■ Problem description
In the records below, repeat exactly the lines between the line holding "JP203 pin 1: N12 -> +3V3" and the line holding "S201: none -> switch (+3V3, N5)", inclusive, and drop the pictures.

Stored data
────────────────
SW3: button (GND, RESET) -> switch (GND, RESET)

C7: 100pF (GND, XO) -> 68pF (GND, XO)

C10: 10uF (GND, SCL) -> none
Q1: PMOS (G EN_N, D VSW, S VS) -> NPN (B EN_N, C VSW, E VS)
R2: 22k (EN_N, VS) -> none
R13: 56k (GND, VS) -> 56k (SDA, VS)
────────────────
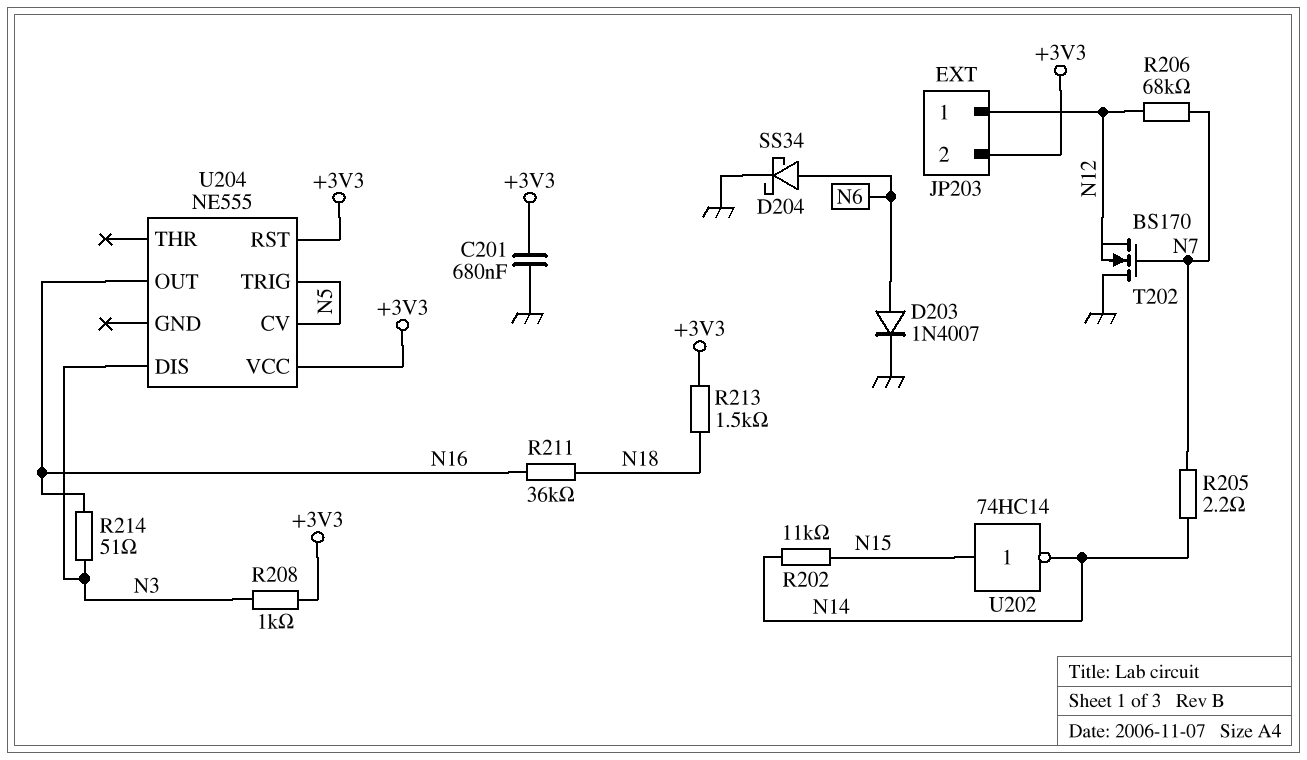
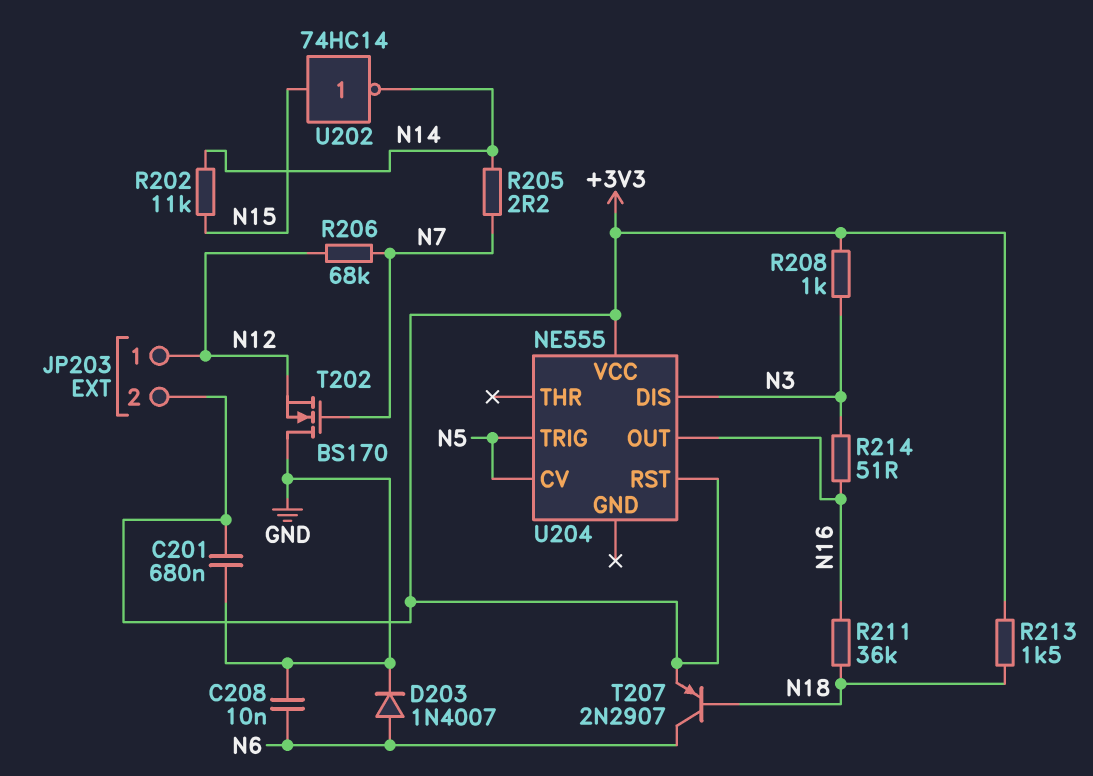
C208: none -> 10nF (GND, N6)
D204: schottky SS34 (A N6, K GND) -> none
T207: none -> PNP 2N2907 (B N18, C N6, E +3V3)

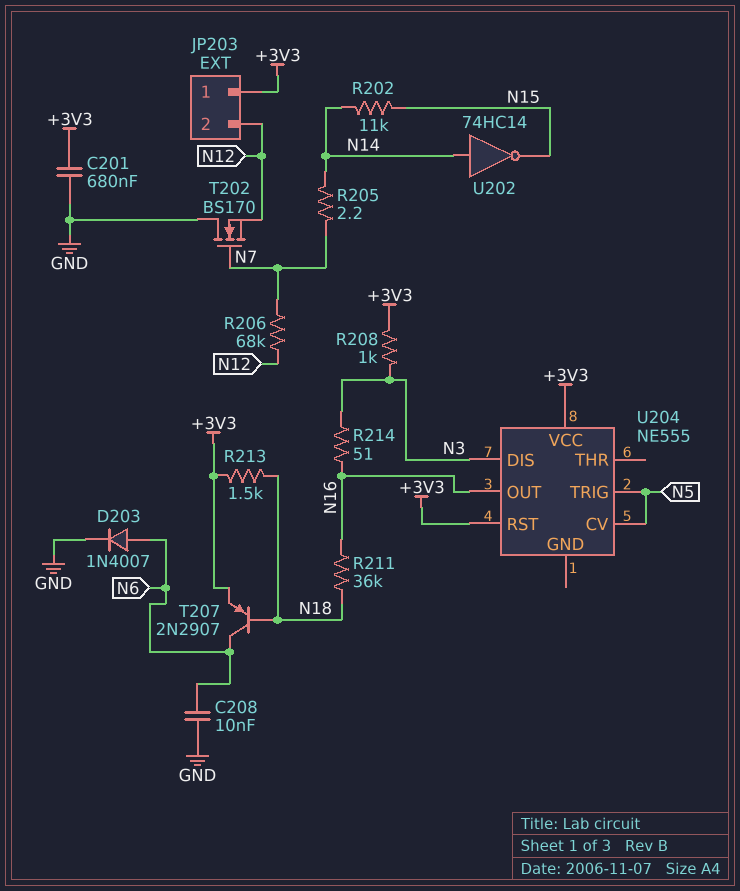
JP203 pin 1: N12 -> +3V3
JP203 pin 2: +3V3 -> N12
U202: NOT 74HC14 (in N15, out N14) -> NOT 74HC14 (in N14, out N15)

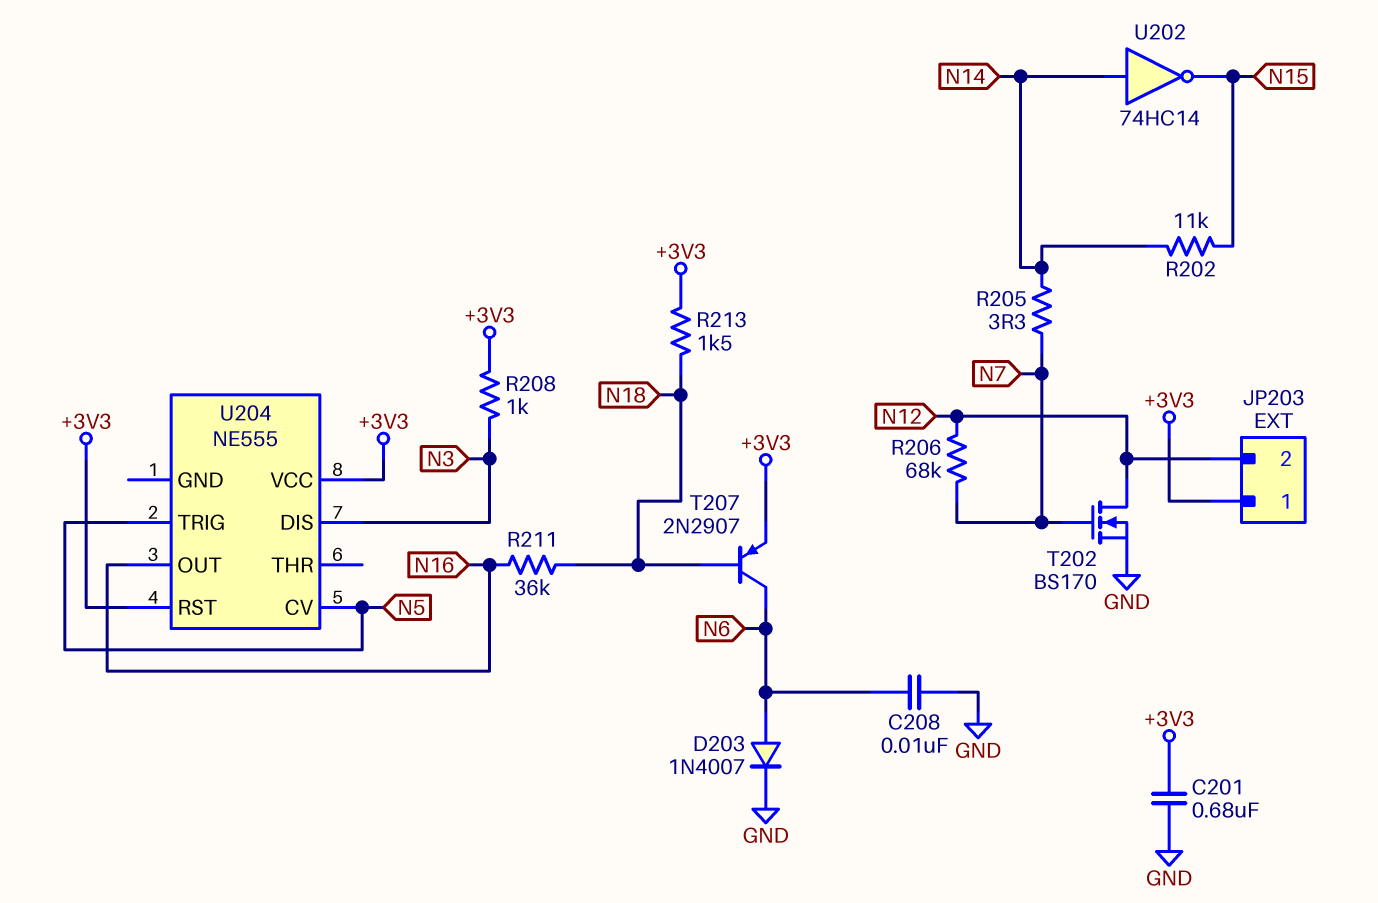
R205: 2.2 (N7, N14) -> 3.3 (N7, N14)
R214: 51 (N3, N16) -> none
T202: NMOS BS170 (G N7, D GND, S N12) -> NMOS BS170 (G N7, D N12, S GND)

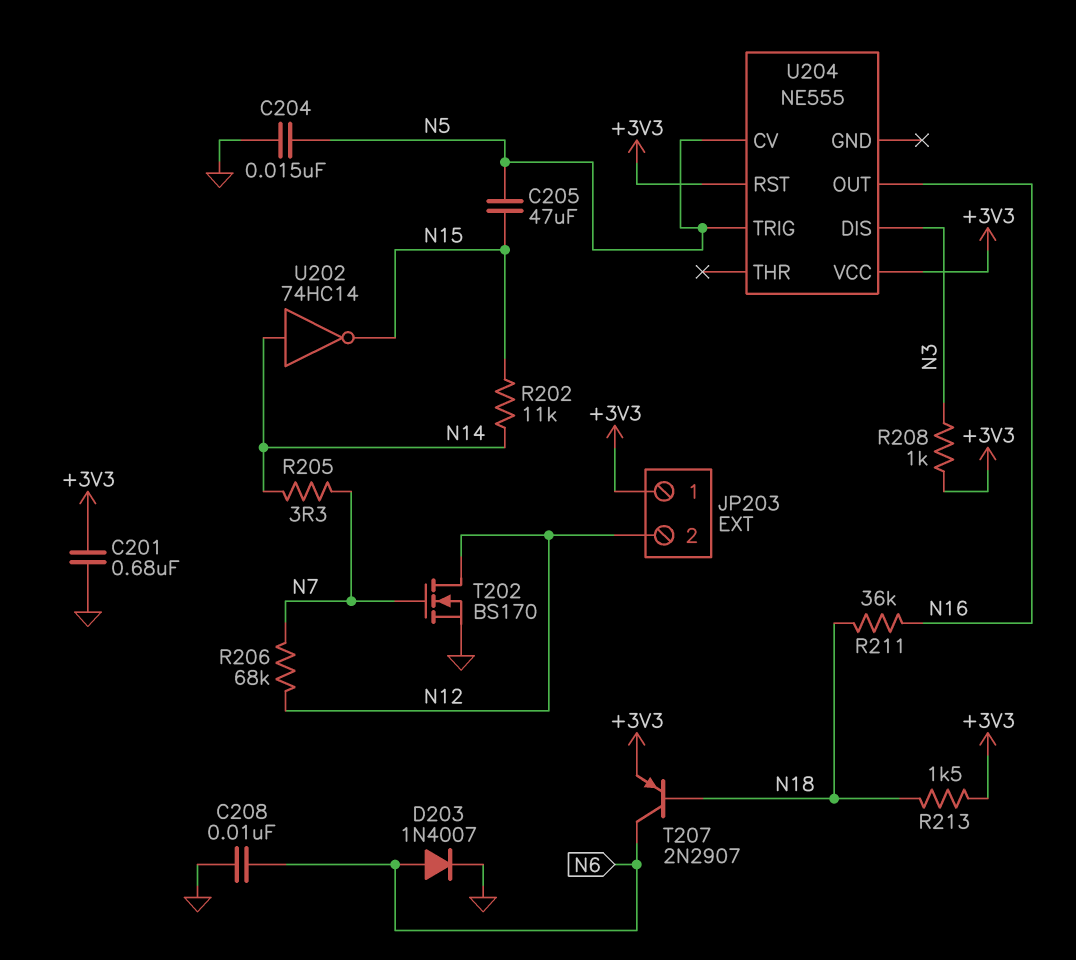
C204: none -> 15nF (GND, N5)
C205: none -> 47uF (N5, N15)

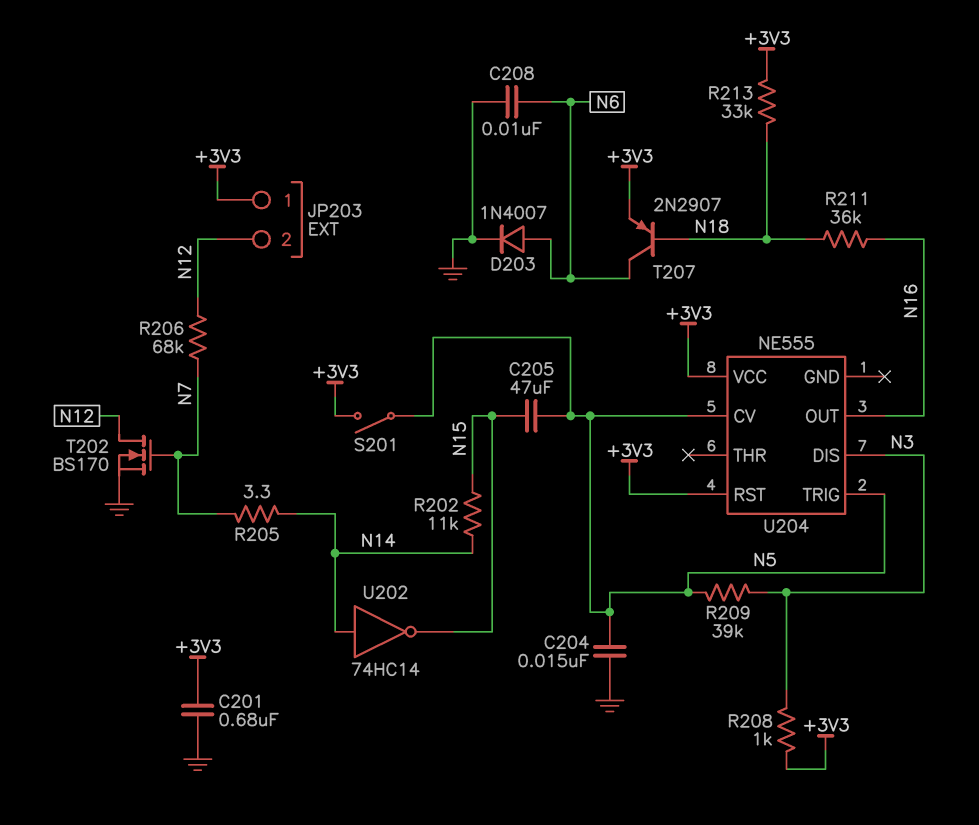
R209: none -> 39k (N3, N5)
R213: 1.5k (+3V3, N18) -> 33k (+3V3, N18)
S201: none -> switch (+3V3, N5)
────────────────
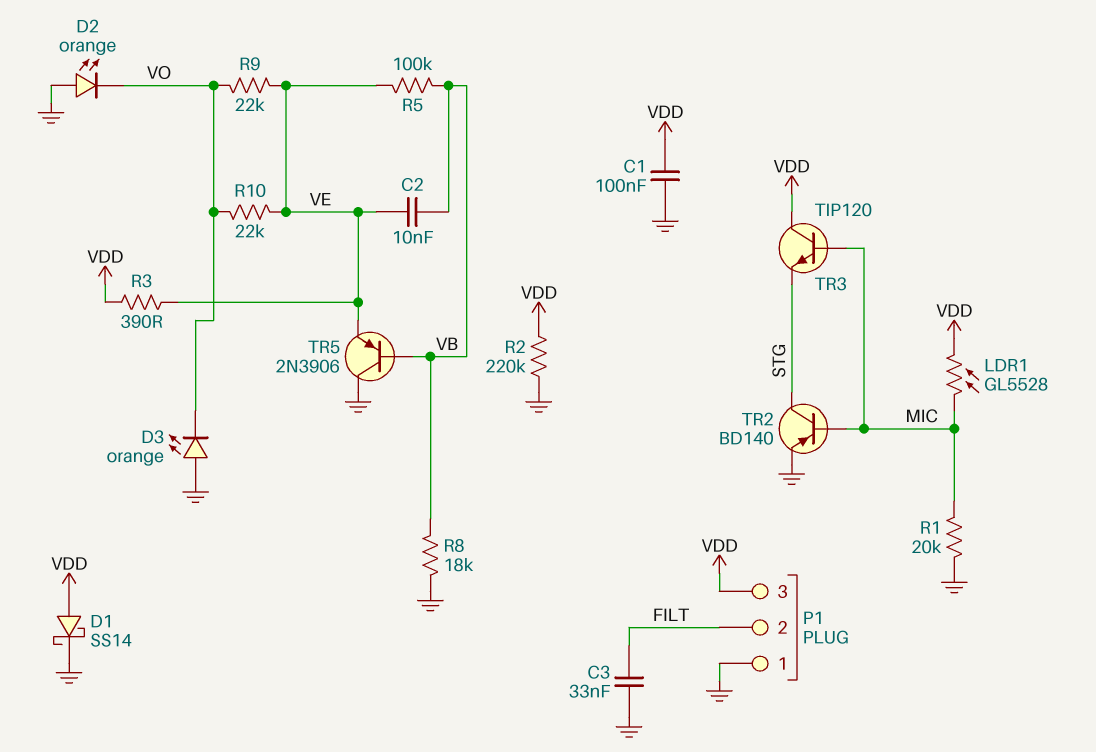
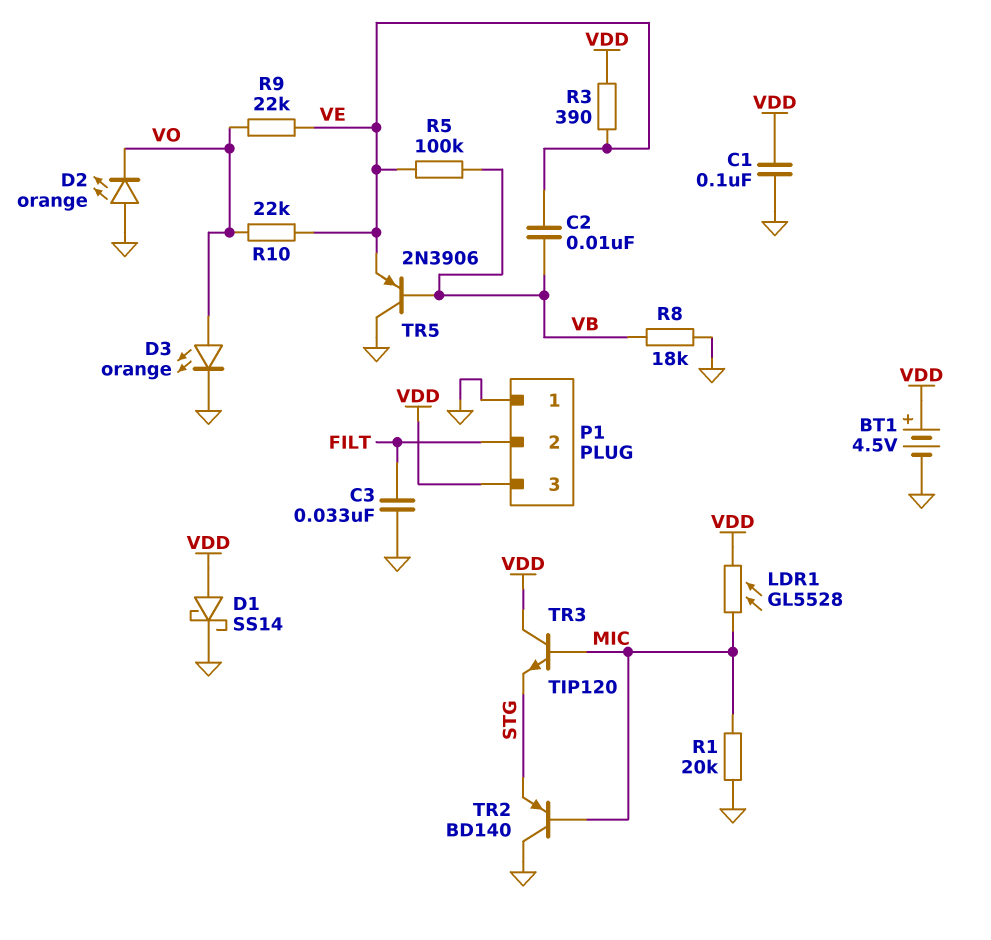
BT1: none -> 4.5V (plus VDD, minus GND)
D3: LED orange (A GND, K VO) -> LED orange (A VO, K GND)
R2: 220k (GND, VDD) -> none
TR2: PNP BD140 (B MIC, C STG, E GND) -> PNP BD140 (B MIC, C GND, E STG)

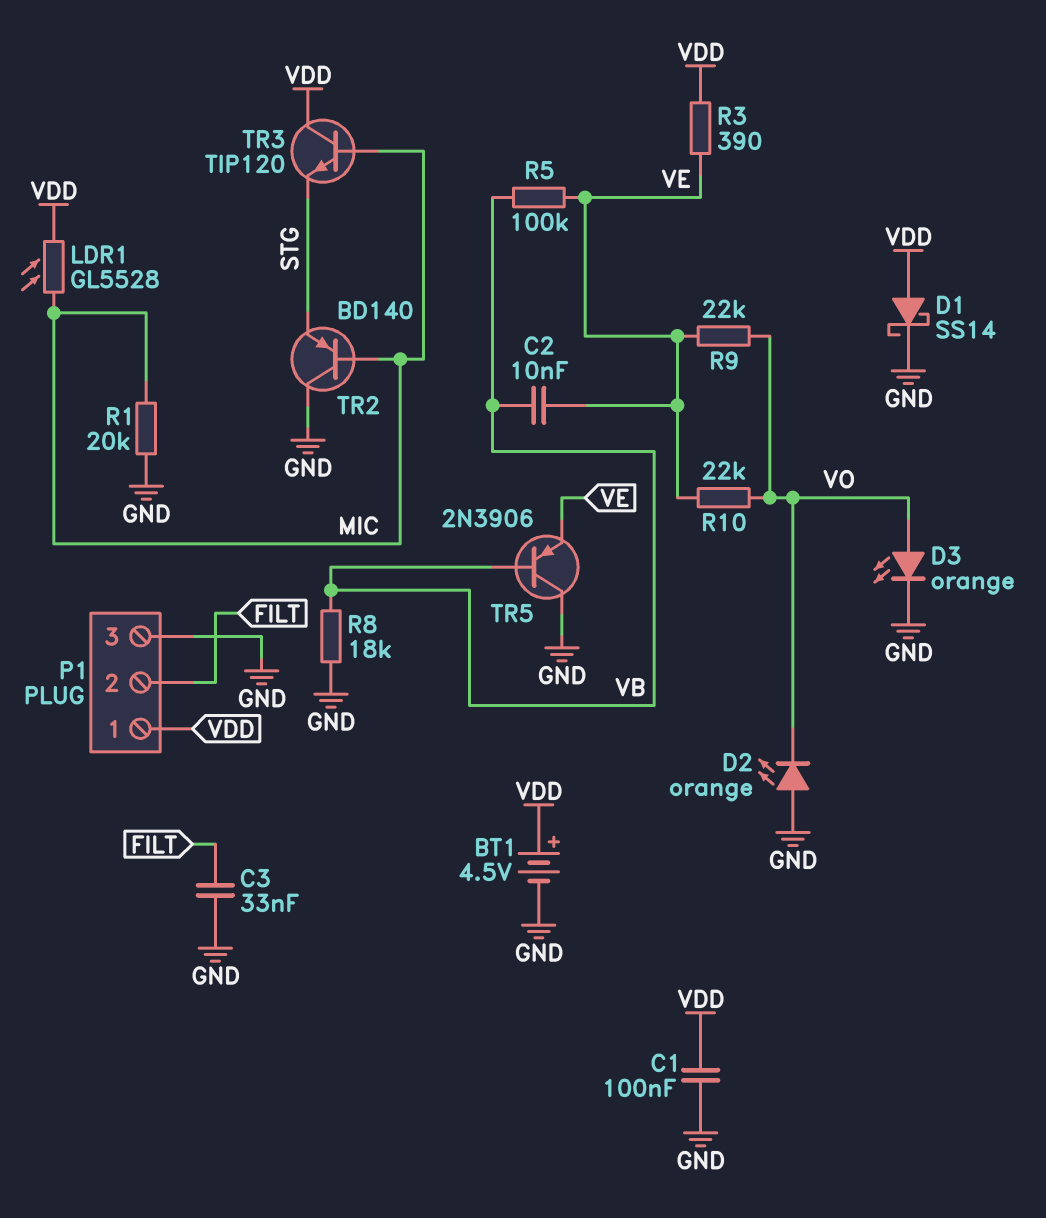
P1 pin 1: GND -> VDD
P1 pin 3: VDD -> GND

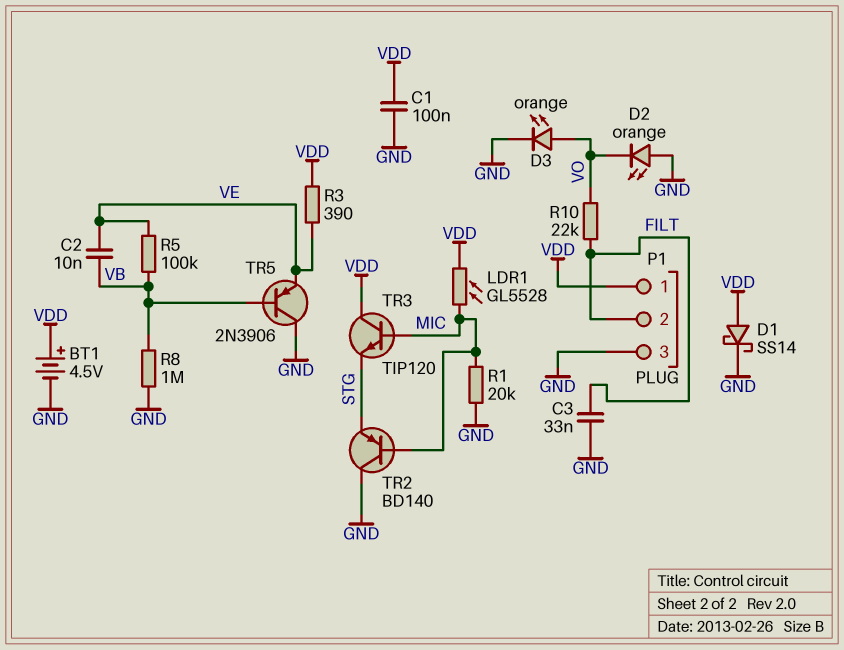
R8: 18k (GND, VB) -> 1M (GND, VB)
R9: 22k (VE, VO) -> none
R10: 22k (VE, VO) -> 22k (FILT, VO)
────────────────
■ Problem solution
JP203 pin 1: N12 -> +3V3
JP203 pin 2: +3V3 -> N12
U202: NOT 74HC14 (in N15, out N14) -> NOT 74HC14 (in N14, out N15)

R205: 2.2 (N7, N14) -> 3.3 (N7, N14)
R214: 51 (N3, N16) -> none
T202: NMOS BS170 (G N7, D GND, S N12) -> NMOS BS170 (G N7, D N12, S GND)

C204: none -> 15nF (GND, N5)
C205: none -> 47uF (N5, N15)

R209: none -> 39k (N3, N5)
R213: 1.5k (+3V3, N18) -> 33k (+3V3, N18)
S201: none -> switch (+3V3, N5)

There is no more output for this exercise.